» Exercise prompt:
Exactly the lines from the one with "R3: 36k (GND, VB) -> 36k (VB, VI)" through the end of the records below are to be output, the first and last included, and no others.

(Material provided Opens)

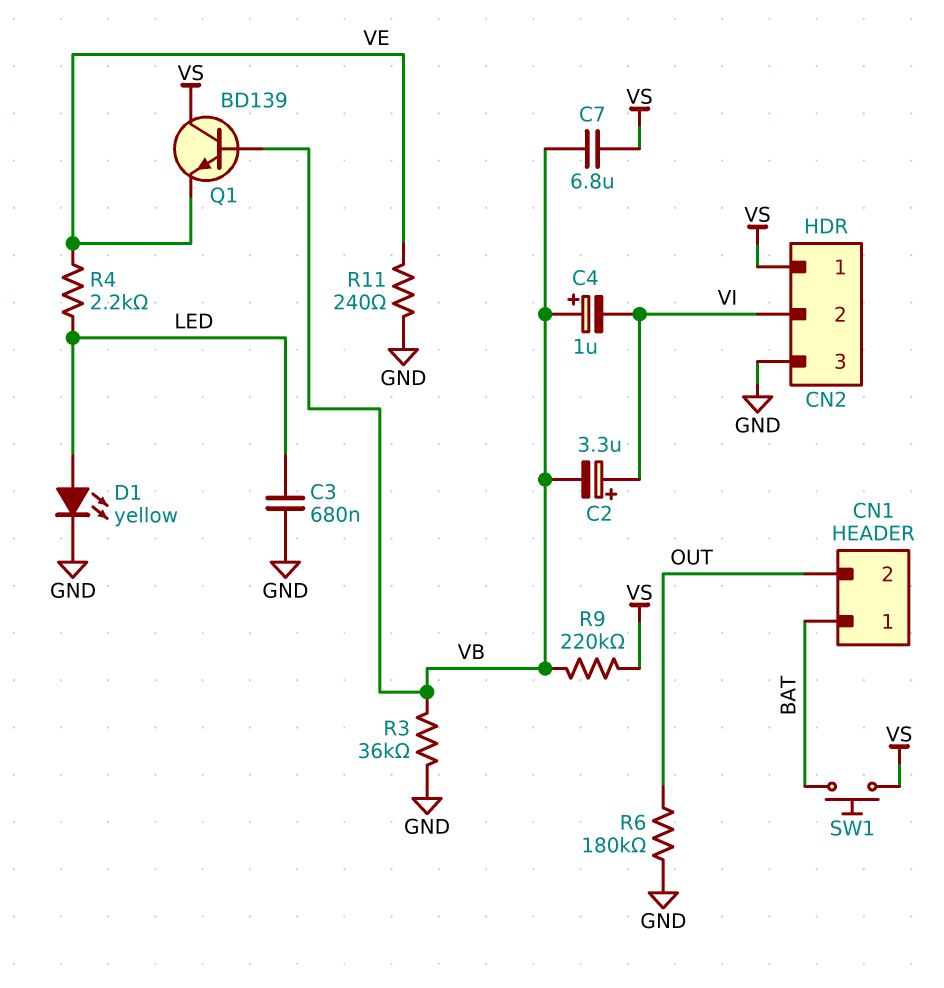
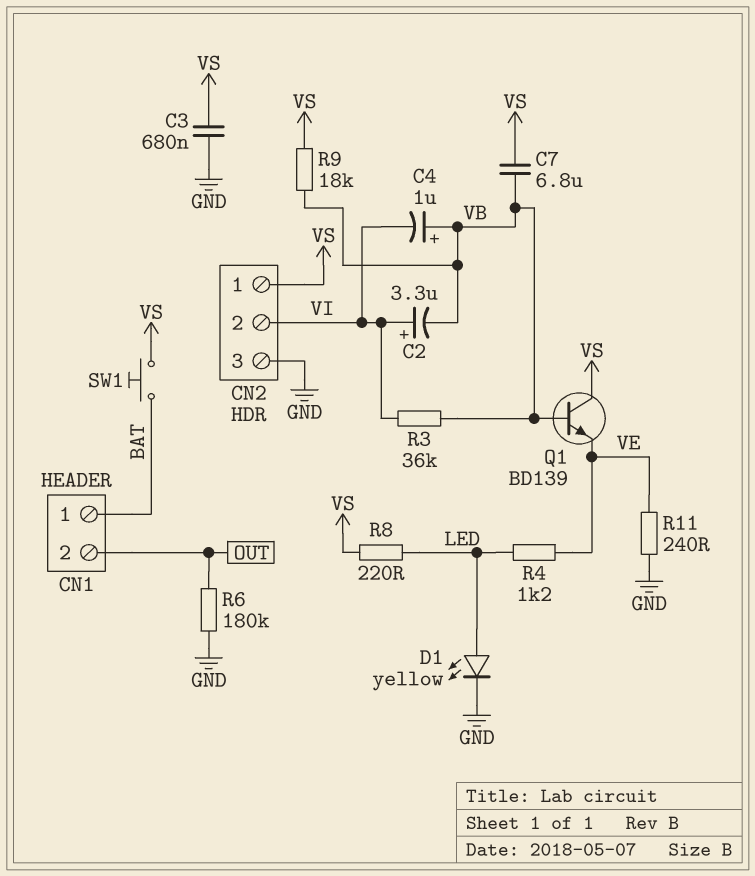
C3: 680nF (GND, LED) -> 680nF (GND, VS)
R3: 36k (GND, VB) -> 36k (VB, VI)
R4: 2.2k (LED, VE) -> 1.2k (LED, VE)
R8: none -> 220 (LED, VS)
R9: 220k (VB, VS) -> 18k (VB, VS)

(Material provided Closes)

» Task response:
R3: 36k (GND, VB) -> 36k (VB, VI)
R4: 2.2k (LED, VE) -> 1.2k (LED, VE)
R8: none -> 220 (LED, VS)
R9: 220k (VB, VS) -> 18k (VB, VS)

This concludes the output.